EXERCISE GOAL
Up to and including the line with "TEMP3 pin VCC: none -> 3V3", output the records exactly as they appear.

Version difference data
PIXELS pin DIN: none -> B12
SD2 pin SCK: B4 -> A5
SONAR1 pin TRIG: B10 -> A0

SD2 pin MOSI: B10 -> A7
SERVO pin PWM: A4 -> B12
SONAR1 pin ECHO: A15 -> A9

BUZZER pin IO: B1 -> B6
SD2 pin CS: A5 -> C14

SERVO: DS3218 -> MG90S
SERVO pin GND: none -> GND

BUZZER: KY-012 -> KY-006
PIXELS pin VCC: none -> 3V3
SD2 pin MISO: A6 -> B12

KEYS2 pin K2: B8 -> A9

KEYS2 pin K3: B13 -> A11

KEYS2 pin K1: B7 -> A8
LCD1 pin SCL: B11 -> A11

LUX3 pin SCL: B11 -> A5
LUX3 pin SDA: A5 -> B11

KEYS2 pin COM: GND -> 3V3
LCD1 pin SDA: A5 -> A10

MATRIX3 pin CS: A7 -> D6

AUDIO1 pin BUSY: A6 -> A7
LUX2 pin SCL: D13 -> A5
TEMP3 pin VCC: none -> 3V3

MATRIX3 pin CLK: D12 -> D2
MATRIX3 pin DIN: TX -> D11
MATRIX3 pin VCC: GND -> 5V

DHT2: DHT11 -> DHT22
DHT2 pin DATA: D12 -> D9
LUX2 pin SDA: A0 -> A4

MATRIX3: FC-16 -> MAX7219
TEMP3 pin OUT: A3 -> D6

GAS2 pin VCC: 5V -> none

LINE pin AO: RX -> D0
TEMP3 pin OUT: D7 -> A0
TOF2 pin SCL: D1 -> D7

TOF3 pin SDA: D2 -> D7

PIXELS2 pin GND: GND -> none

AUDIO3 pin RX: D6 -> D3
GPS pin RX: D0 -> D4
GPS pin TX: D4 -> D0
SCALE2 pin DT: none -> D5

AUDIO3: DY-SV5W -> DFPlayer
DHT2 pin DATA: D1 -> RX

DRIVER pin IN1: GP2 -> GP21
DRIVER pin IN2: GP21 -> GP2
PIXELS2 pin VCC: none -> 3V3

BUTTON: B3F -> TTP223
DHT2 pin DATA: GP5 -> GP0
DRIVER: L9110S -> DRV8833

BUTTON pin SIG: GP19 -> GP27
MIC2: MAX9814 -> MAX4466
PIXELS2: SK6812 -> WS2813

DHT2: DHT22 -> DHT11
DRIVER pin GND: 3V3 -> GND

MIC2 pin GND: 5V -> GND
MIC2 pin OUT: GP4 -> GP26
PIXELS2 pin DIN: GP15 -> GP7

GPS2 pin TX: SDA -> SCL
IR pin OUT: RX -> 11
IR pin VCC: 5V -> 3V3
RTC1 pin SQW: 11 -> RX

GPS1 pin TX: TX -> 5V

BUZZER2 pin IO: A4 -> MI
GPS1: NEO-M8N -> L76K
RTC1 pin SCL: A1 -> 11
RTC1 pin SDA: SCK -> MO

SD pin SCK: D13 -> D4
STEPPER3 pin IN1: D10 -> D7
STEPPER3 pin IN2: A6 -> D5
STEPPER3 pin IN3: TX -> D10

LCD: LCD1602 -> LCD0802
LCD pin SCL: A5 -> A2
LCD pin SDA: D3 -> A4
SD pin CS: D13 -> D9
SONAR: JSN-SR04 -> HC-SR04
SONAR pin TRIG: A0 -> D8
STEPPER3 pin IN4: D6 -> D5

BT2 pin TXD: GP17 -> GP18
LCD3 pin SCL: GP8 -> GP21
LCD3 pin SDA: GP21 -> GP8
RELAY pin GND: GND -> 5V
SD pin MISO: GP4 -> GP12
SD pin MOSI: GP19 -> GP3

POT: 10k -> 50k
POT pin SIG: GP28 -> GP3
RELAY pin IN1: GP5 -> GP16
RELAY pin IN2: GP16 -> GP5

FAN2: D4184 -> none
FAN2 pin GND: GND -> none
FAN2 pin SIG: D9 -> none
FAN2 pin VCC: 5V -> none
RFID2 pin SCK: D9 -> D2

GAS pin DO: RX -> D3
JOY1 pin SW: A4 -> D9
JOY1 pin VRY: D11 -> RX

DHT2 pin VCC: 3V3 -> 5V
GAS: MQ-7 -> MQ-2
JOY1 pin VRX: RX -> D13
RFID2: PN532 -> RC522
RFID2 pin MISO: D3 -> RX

THE COMPLETED TASK
PIXELS pin DIN: none -> B12
SD2 pin SCK: B4 -> A5
SONAR1 pin TRIG: B10 -> A0

SD2 pin MOSI: B10 -> A7
SERVO pin PWM: A4 -> B12
SONAR1 pin ECHO: A15 -> A9

BUZZER pin IO: B1 -> B6
SD2 pin CS: A5 -> C14

SERVO: DS3218 -> MG90S
SERVO pin GND: none -> GND

BUZZER: KY-012 -> KY-006
PIXELS pin VCC: none -> 3V3
SD2 pin MISO: A6 -> B12

KEYS2 pin K2: B8 -> A9

KEYS2 pin K3: B13 -> A11

KEYS2 pin K1: B7 -> A8
LCD1 pin SCL: B11 -> A11

LUX3 pin SCL: B11 -> A5
LUX3 pin SDA: A5 -> B11

KEYS2 pin COM: GND -> 3V3
LCD1 pin SDA: A5 -> A10

MATRIX3 pin CS: A7 -> D6

AUDIO1 pin BUSY: A6 -> A7
LUX2 pin SCL: D13 -> A5
TEMP3 pin VCC: none -> 3V3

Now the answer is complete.